> **Try it**
What you should give back is a precise copy of the lines below from the one containing "purple brick J8:K8 level 1 -> none" through the one containing "pink round brick", with no pictures.

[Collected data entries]
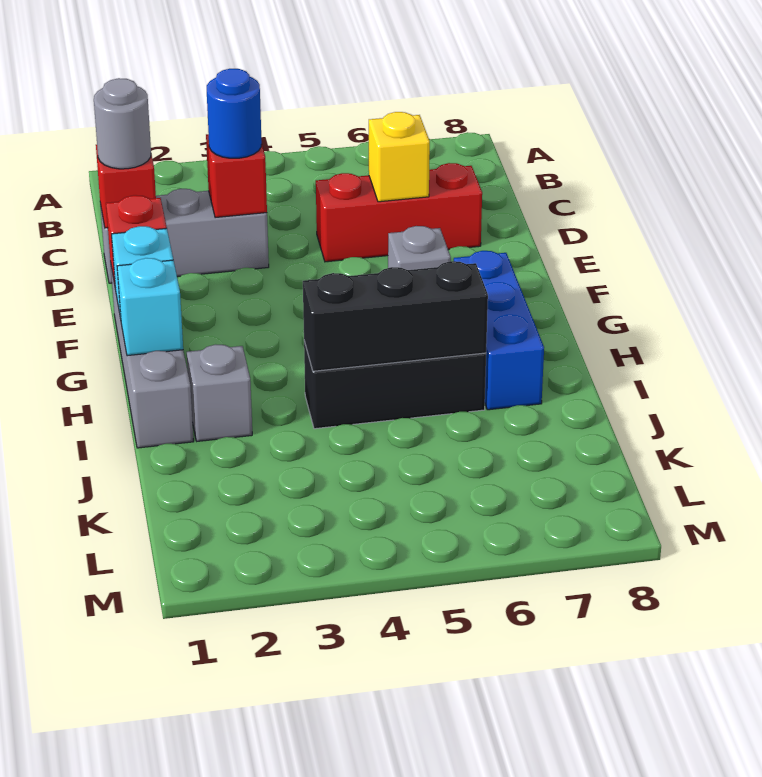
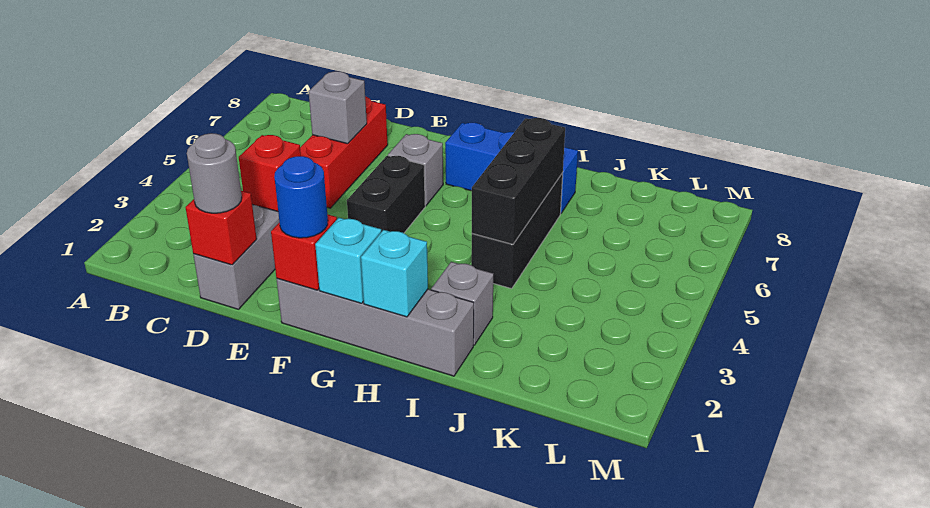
blue round brick D3 level 3 -> blue round brick F1 level 3
yellow brick D6 level 2 -> grey brick D6 level 2
none -> black brick F4:F5 level 1

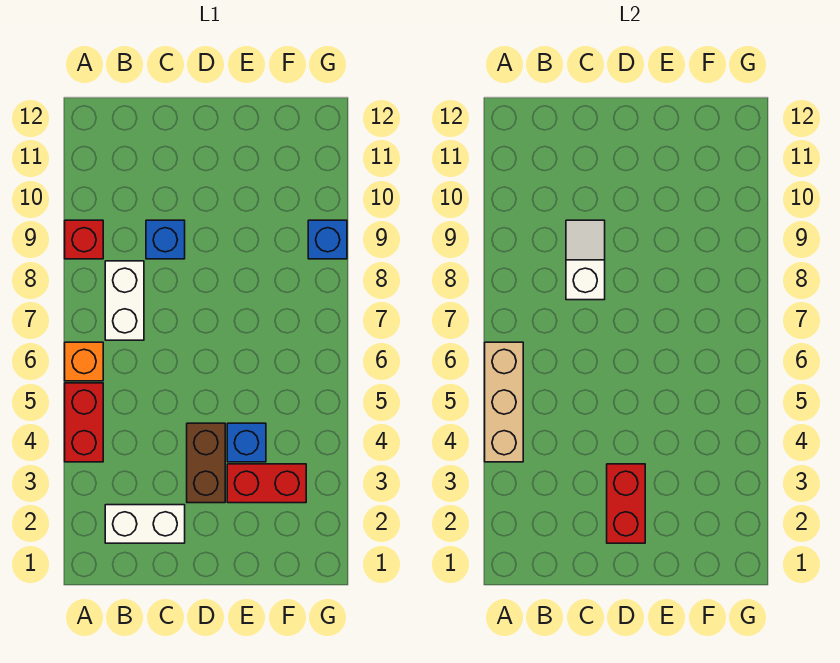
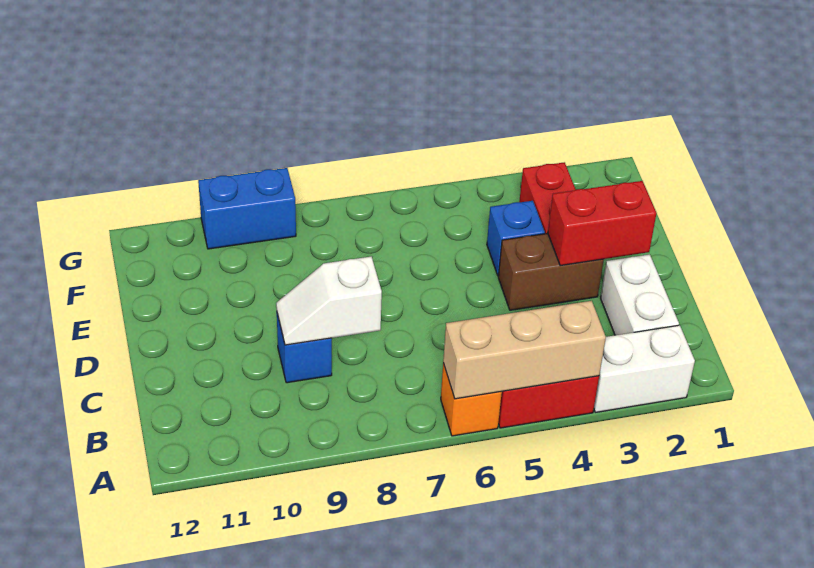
red brick A9 level 1 -> none
white brick B7:B8 level 1 -> white brick A2:A3 level 1
blue brick G9 level 1 -> blue brick G9:G10 level 1

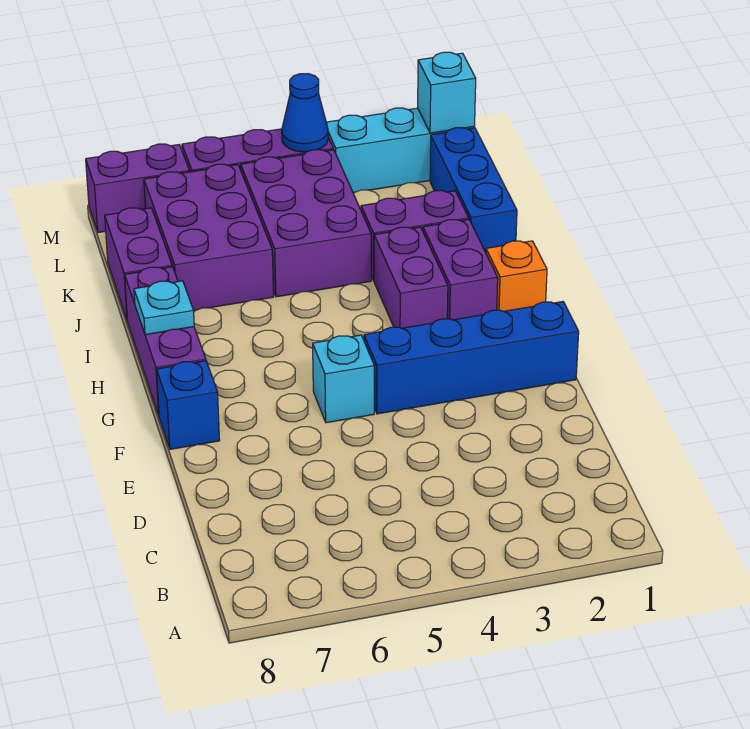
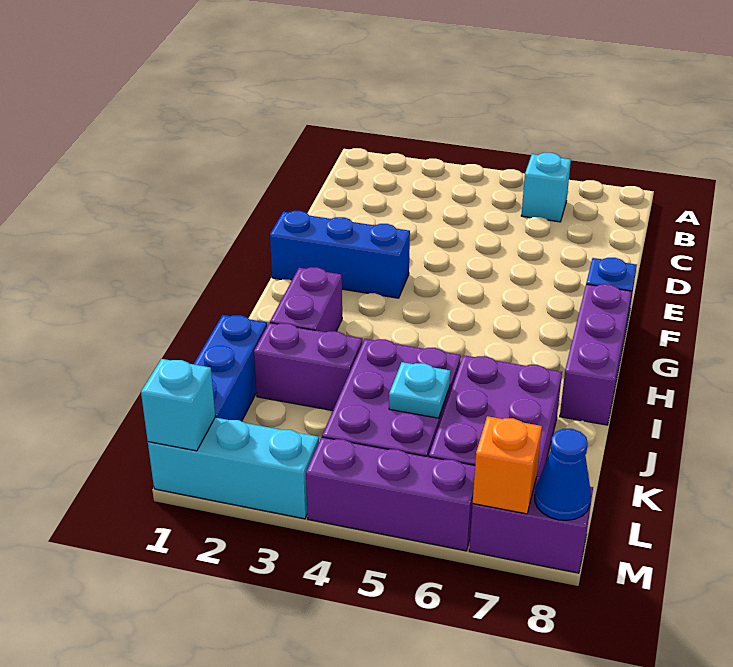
blue brick F1:F4 level 1 -> blue brick F1:F3 level 1
cyan brick F5 level 1 -> cyan brick B6 level 1
orange brick H1 level 1 -> orange brick M7 level 2
purple brick H3:I3 level 1 -> none
cyan plate H8 level 2 -> cyan plate K5 level 2
purple brick J8:K8 level 1 -> none
blue cone M4 level 2 -> blue cone M8 level 2

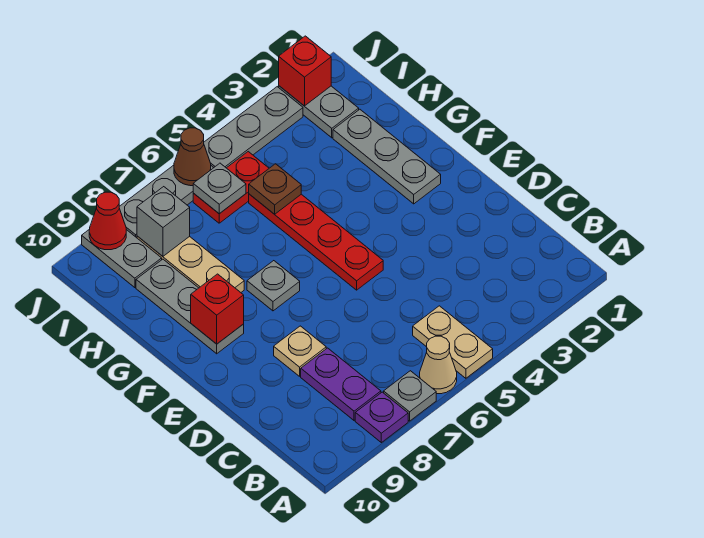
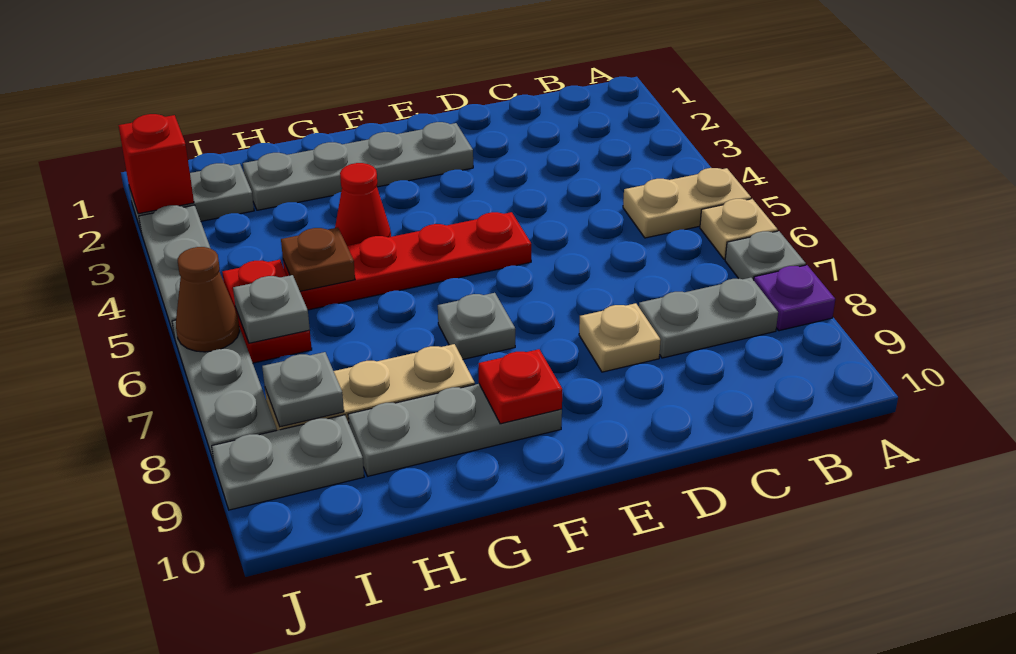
tan cone A6 level 1 -> tan plate A6 level 1
purple plate B8:C8 level 1 -> grey plate B8:C8 level 1
grey plate F2:H2 level 1 -> grey plate E2:H2 level 1
red brick F9 level 2 -> red plate F9 level 2
grey brick I8 level 2 -> grey plate I8 level 2
red cone J9 level 2 -> red cone G4 level 1

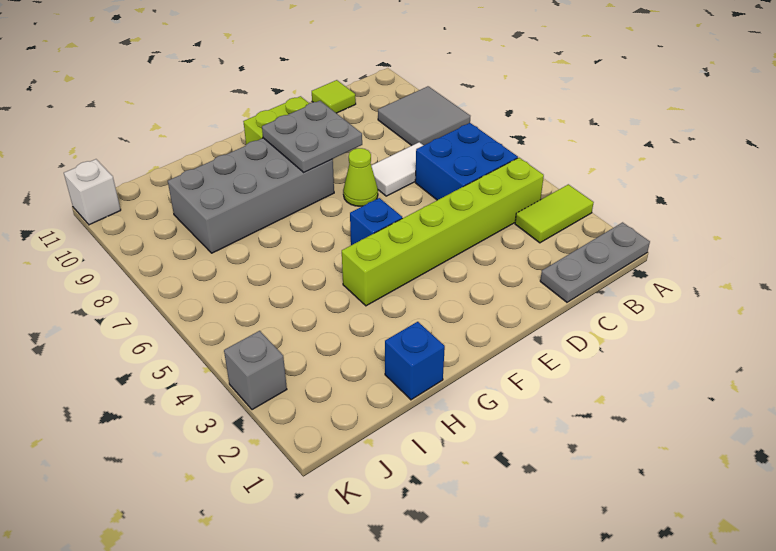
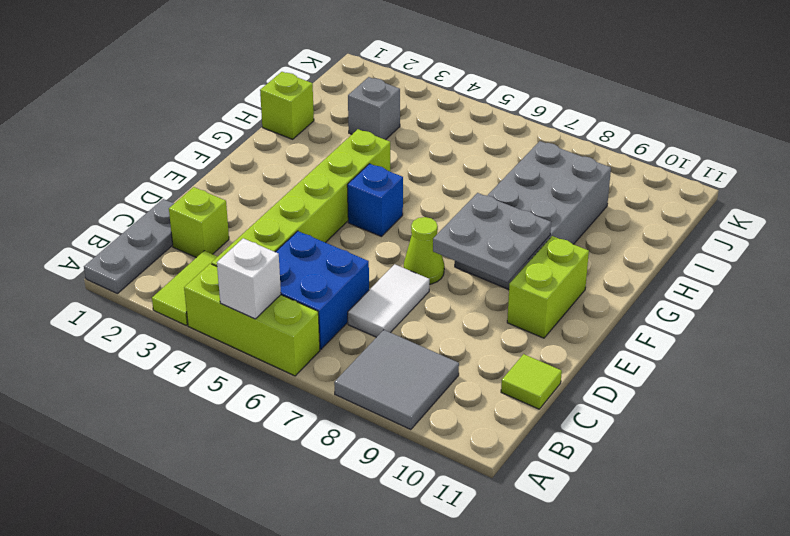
none -> lime brick A4:A6 level 1
none -> lime brick C2 level 1
blue brick H1 level 1 -> lime brick H1 level 1
grey brick K3 level 1 -> grey brick I3 level 1
white brick K11 level 1 -> white brick A5 level 2

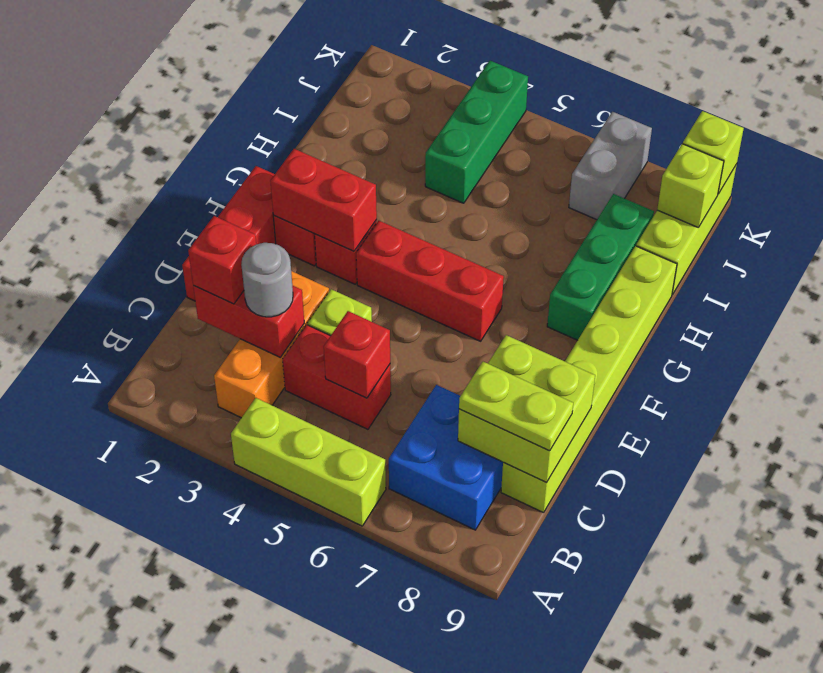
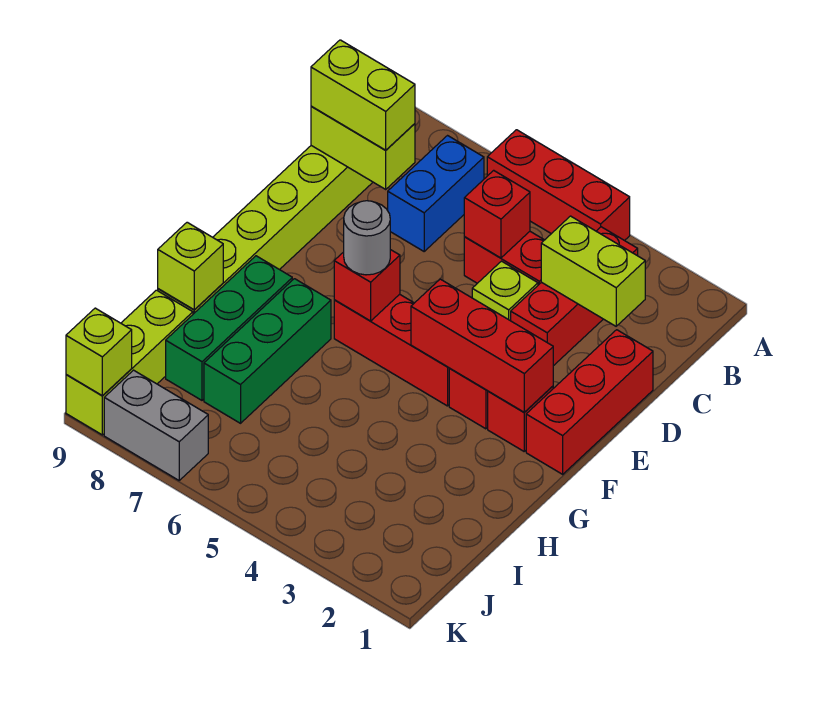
lime brick A4:A6 level 1 -> red brick A4:A6 level 1
orange brick B3:D3 level 1 -> red brick B3:D3 level 1
blue brick B7:C8 level 1 -> blue brick B7:C7 level 1
red brick C2:C3 level 2 -> lime brick C2:C3 level 2
red brick C2 level 3 -> red brick F6 level 2
grey round brick C3 level 3 -> grey round brick F6 level 3
lime brick C8:D9 level 2 -> lime brick C8:C9 level 2
lime plate C8:C9 level 3 -> lime brick C8:C9 level 3
red brick F2:F3 level 2 -> red brick F2:F4 level 2
green brick I4:K4 level 1 -> green brick G7:I7 level 1
grey brick J7:K7 level 1 -> grey brick K7:K8 level 1
lime brick J9 level 2 -> lime brick H9 level 2

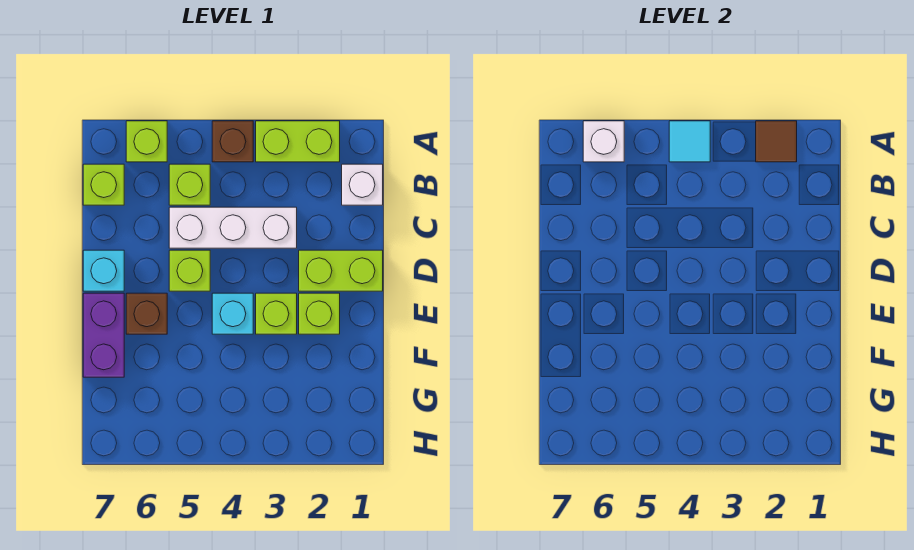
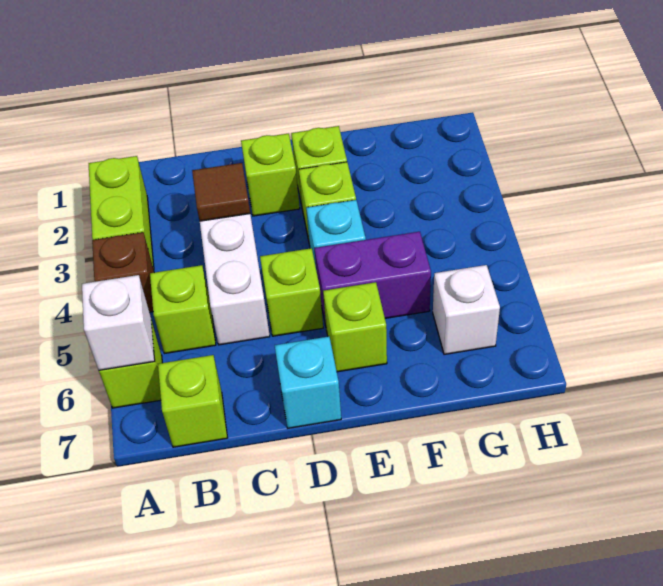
brown tile A2 level 2 -> brown tile C3 level 2
cyan tile A4 level 2 -> none
white brick B1 level 1 -> white brick G6 level 1
lime brick D1:D2 level 1 -> lime brick D2 level 1
brown brick E6 level 1 -> lime brick E6 level 1
purple brick E7:F7 level 1 -> purple brick E5:F5 level 1

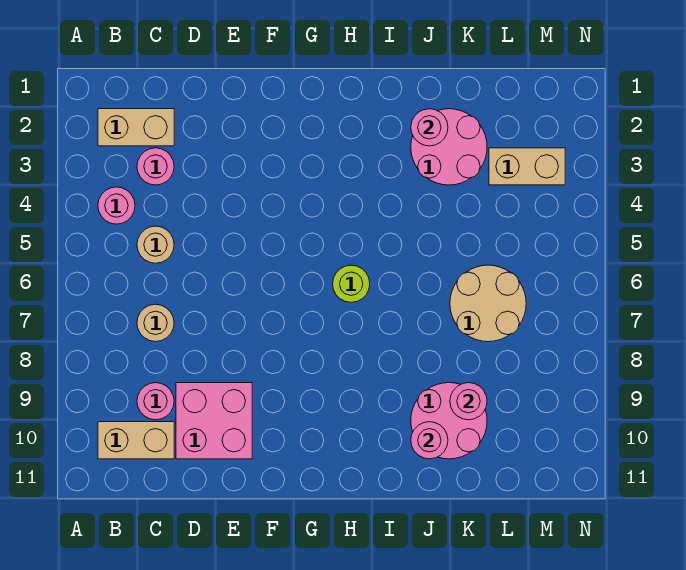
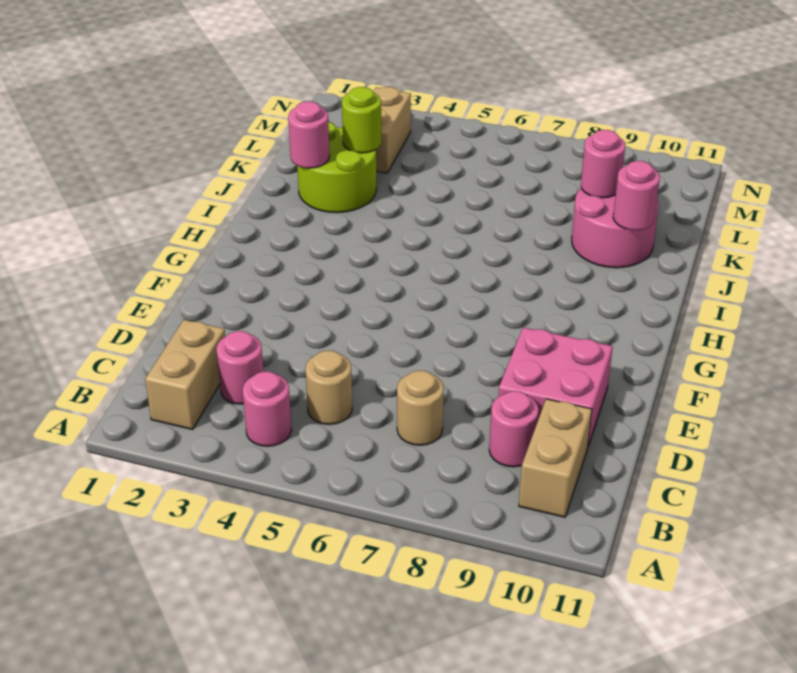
lime round brick H6 level 1 -> lime round brick K3 level 2
pink round brick J2:K3 level 1 -> lime round brick J2:K3 level 1
tan round brick K6:L7 level 1 -> none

> **Problem solution**
purple brick J8:K8 level 1 -> none
blue cone M4 level 2 -> blue cone M8 level 2

tan cone A6 level 1 -> tan plate A6 level 1
purple plate B8:C8 level 1 -> grey plate B8:C8 level 1
grey plate F2:H2 level 1 -> grey plate E2:H2 level 1
red brick F9 level 2 -> red plate F9 level 2
grey brick I8 level 2 -> grey plate I8 level 2
red cone J9 level 2 -> red cone G4 level 1

none -> lime brick A4:A6 level 1
none -> lime brick C2 level 1
blue brick H1 level 1 -> lime brick H1 level 1
grey brick K3 level 1 -> grey brick I3 level 1
white brick K11 level 1 -> white brick A5 level 2

lime brick A4:A6 level 1 -> red brick A4:A6 level 1
orange brick B3:D3 level 1 -> red brick B3:D3 level 1
blue brick B7:C8 level 1 -> blue brick B7:C7 level 1
red brick C2:C3 level 2 -> lime brick C2:C3 level 2
red brick C2 level 3 -> red brick F6 level 2
grey round brick C3 level 3 -> grey round brick F6 level 3
lime brick C8:D9 level 2 -> lime brick C8:C9 level 2
lime plate C8:C9 level 3 -> lime brick C8:C9 level 3
red brick F2:F3 level 2 -> red brick F2:F4 level 2
green brick I4:K4 level 1 -> green brick G7:I7 level 1
grey brick J7:K7 level 1 -> grey brick K7:K8 level 1
lime brick J9 level 2 -> lime brick H9 level 2

brown tile A2 level 2 -> brown tile C3 level 2
cyan tile A4 level 2 -> none
white brick B1 level 1 -> white brick G6 level 1
lime brick D1:D2 level 1 -> lime brick D2 level 1
brown brick E6 level 1 -> lime brick E6 level 1
purple brick E7:F7 level 1 -> purple brick E5:F5 level 1

lime round brick H6 level 1 -> lime round brick K3 level 2
pink round brick J2:K3 level 1 -> lime round brick J2:K3 level 1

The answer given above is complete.